_Exercise_
Because the pictures are not wanted, give back only the exact text of every entry below.

_Material shown_
------
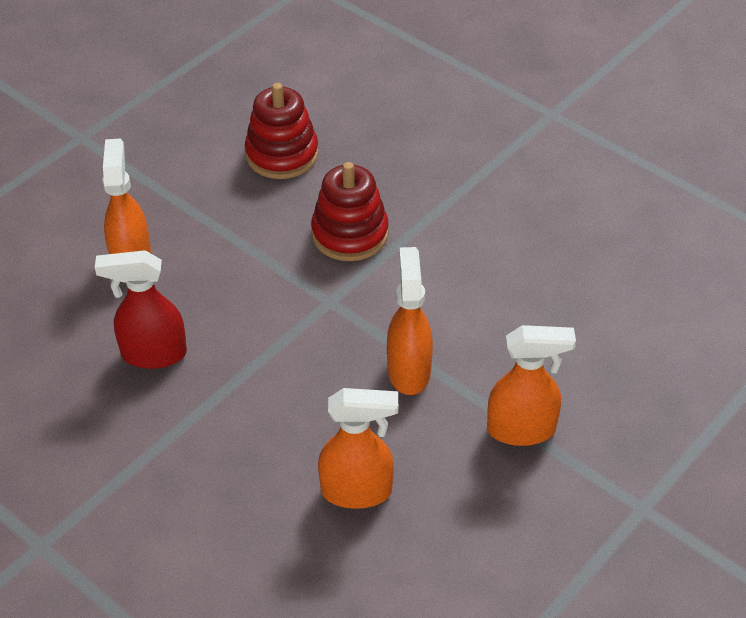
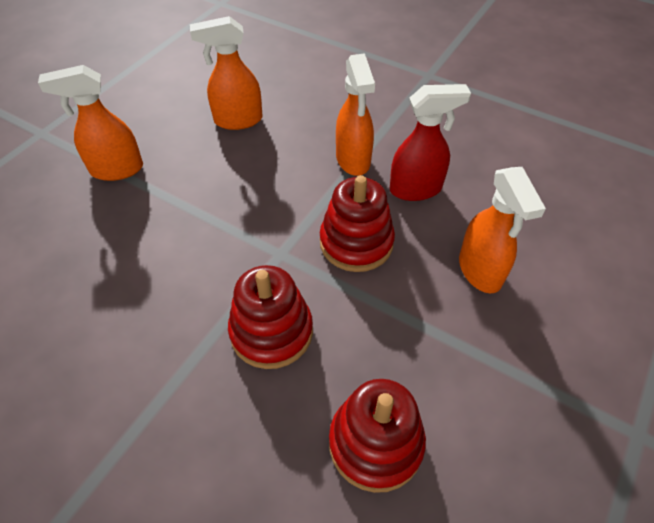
camera: 170 degrees right, 5 degrees up
orange spray bottle [387,247,433,395] -> orange spray bottle moved to [336,53,375,176]
none -> red stacking toy [320,175,395,272]

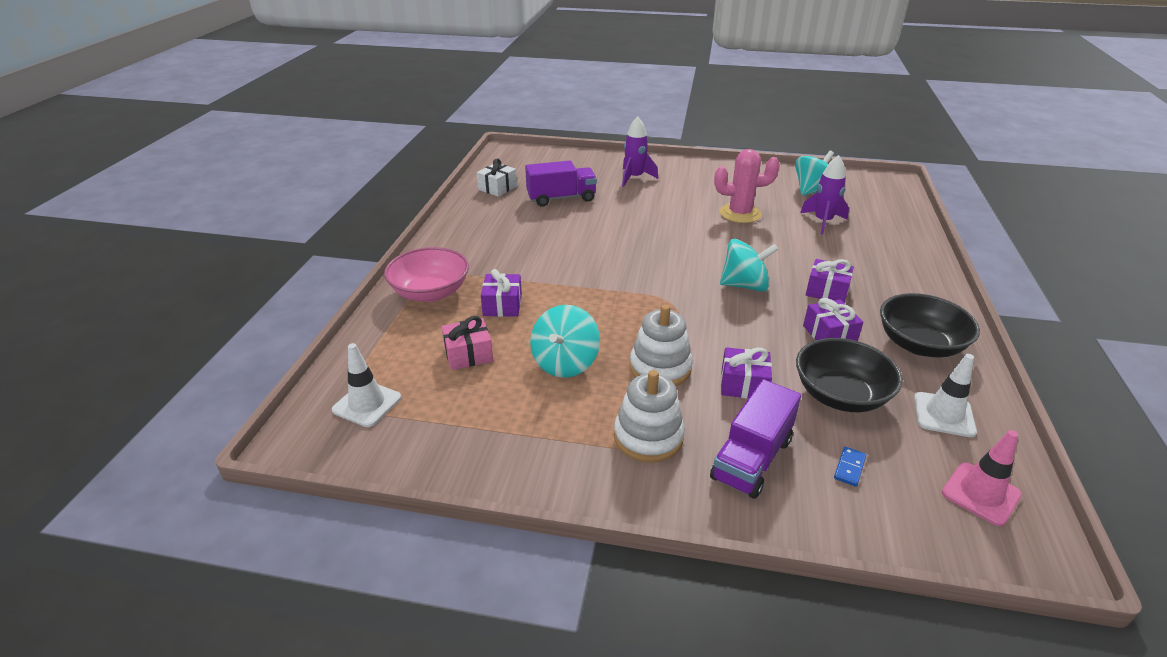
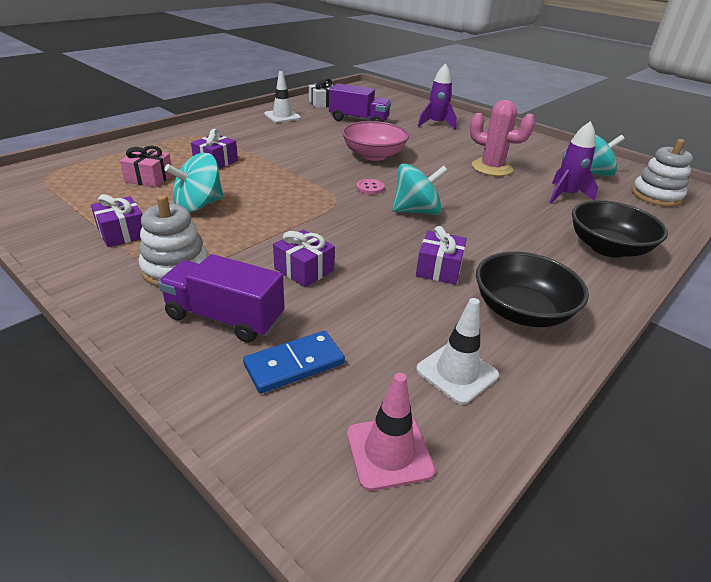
camera: 30 degrees right, 0 degrees up
white traffic cone [332,343,401,427] -> white traffic cone moved to [264,71,301,123]
pink bowl [384,247,469,302] -> pink bowl moved to [342,121,409,161]
white stacking toy [630,304,693,386] -> white stacking toy moved to [632,139,693,207]
purple truck [710,379,801,499] -> purple truck turned 45 degrees clockwise [158,254,284,343]
turquoise spinning top [720,239,779,292] -> turquoise spinning top turned 45 degrees counterclockwise [392,163,448,215]
black bowl [796,338,902,412] -> black bowl moved to [572,200,668,258]
purple gift [806,259,854,303] -> purple gift moved to [91,194,143,247]
blue domino [834,447,866,487] -> blue domino [243,331,345,393], size x1.83
none -> pink button [357,179,385,195]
------
_Written solution_
camera: 170 degrees right, 5 degrees up
orange spray bottle [387,247,433,395] -> orange spray bottle moved to [336,53,375,176]
none -> red stacking toy [320,175,395,272]

camera: 30 degrees right, 0 degrees up
white traffic cone [332,343,401,427] -> white traffic cone moved to [264,71,301,123]
pink bowl [384,247,469,302] -> pink bowl moved to [342,121,409,161]
white stacking toy [630,304,693,386] -> white stacking toy moved to [632,139,693,207]
purple truck [710,379,801,499] -> purple truck turned 45 degrees clockwise [158,254,284,343]
turquoise spinning top [720,239,779,292] -> turquoise spinning top turned 45 degrees counterclockwise [392,163,448,215]
black bowl [796,338,902,412] -> black bowl moved to [572,200,668,258]
purple gift [806,259,854,303] -> purple gift moved to [91,194,143,247]
blue domino [834,447,866,487] -> blue domino [243,331,345,393], size x1.83
none -> pink button [357,179,385,195]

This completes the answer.